* [What you will do]: Would you please copy the part of the material below that opens with the line containing "(785, 120) = (872, 302): white" and closes with the line containing "(1068, 200) = (1145, 496): orange"? Copy it exactly, and only it.

* [Extracted records]:

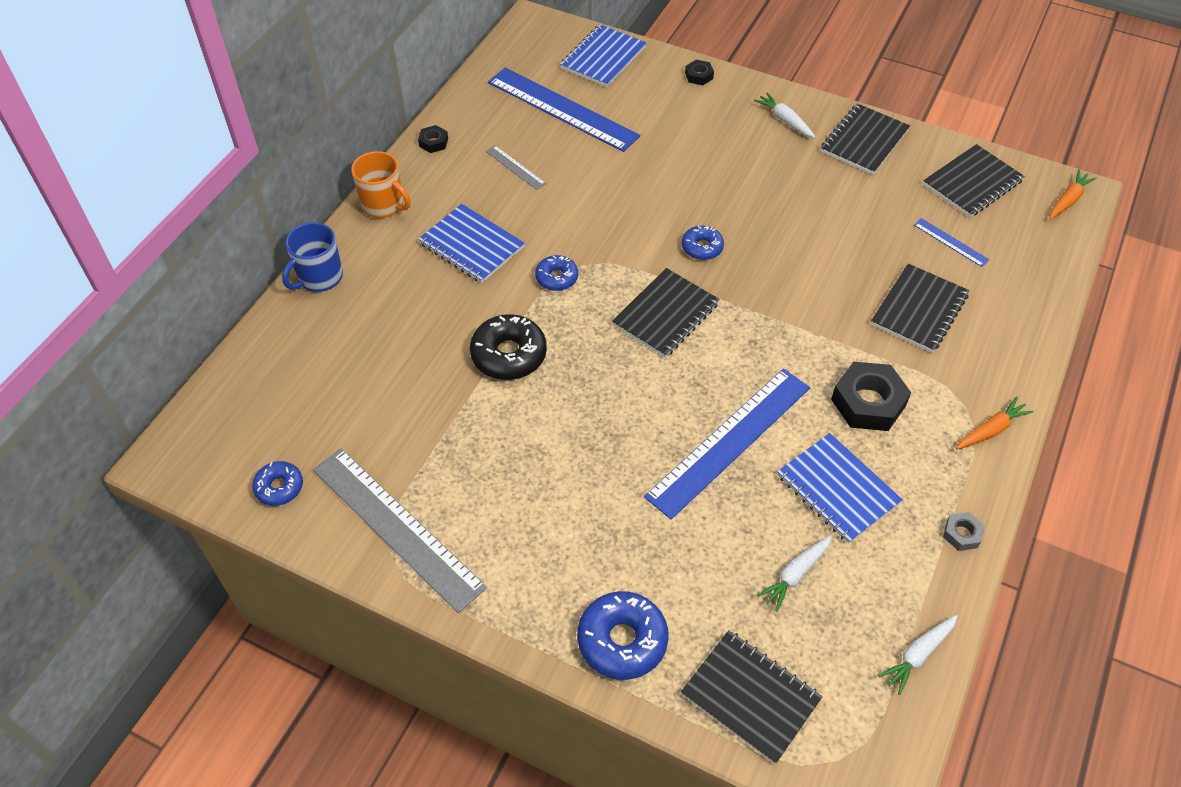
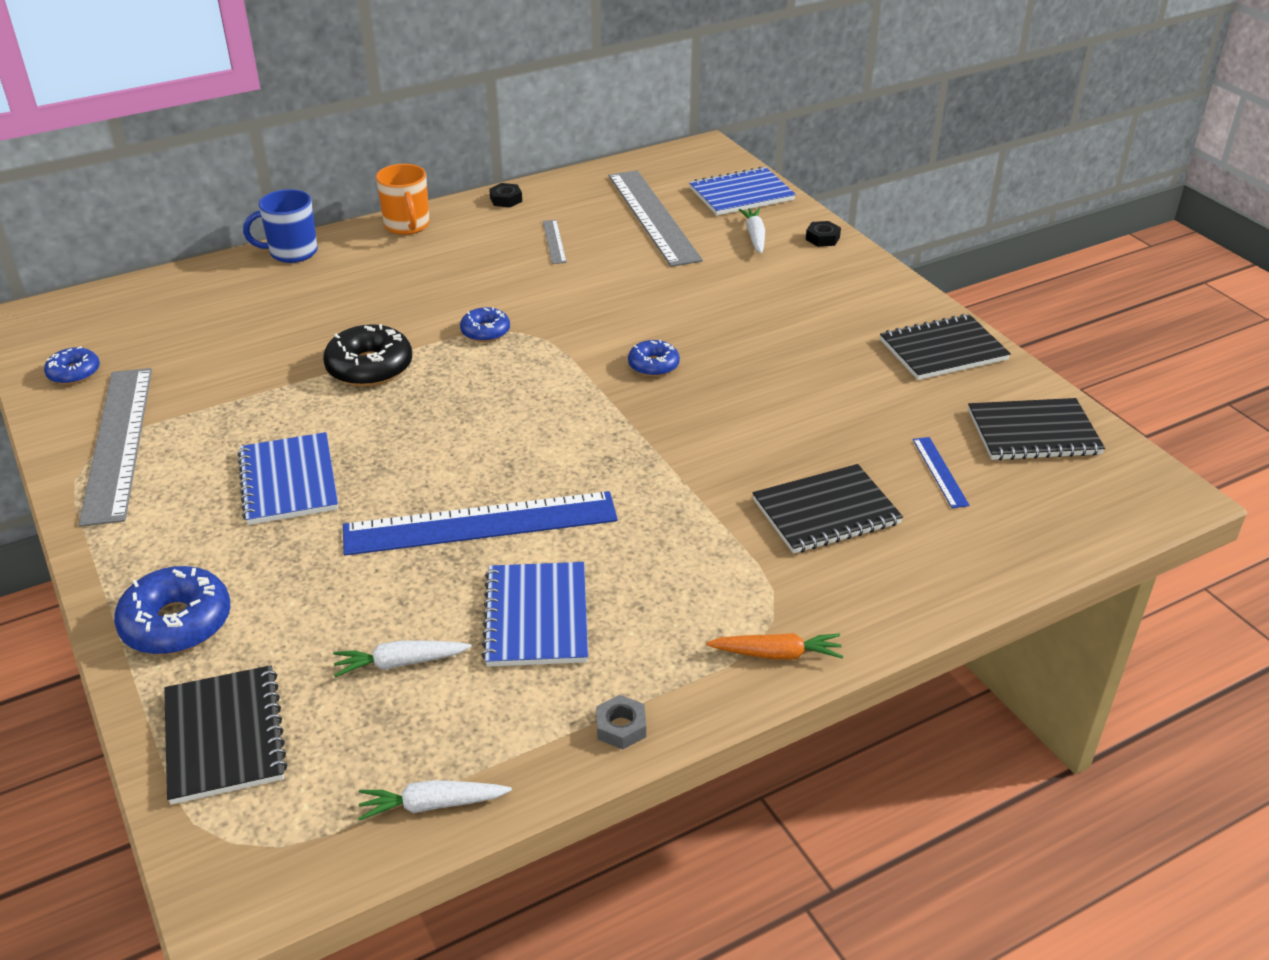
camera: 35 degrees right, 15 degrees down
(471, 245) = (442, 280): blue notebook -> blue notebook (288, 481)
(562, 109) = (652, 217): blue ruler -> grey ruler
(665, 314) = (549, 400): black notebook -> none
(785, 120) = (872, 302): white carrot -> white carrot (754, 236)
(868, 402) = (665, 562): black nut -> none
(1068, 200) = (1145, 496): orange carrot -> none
* * *
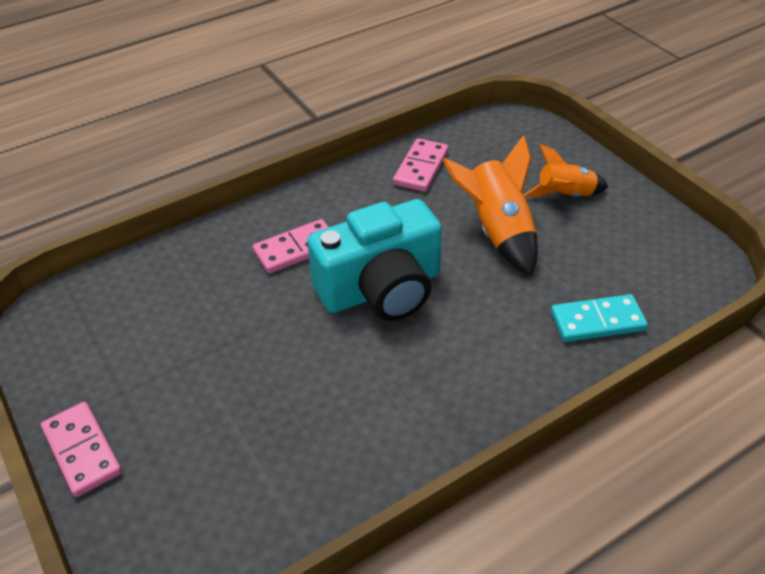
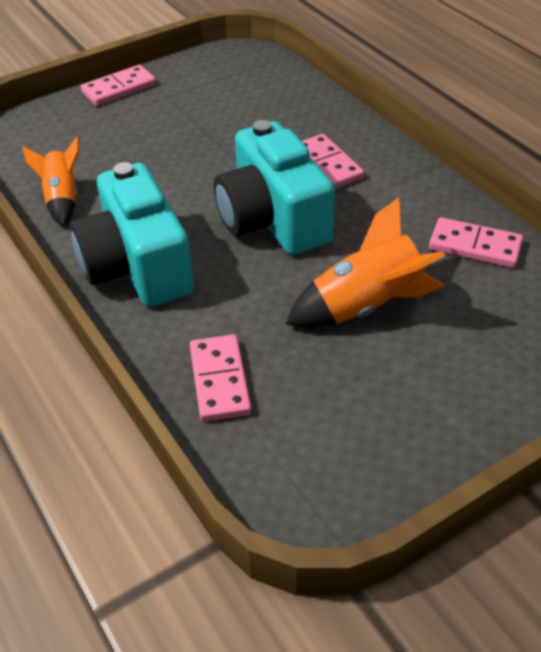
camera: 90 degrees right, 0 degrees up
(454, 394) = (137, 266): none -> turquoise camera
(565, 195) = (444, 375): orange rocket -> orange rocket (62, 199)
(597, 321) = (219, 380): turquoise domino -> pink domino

* [Answer to the exercise]:
(785, 120) = (872, 302): white carrot -> white carrot (754, 236)
(868, 402) = (665, 562): black nut -> none
(1068, 200) = (1145, 496): orange carrot -> none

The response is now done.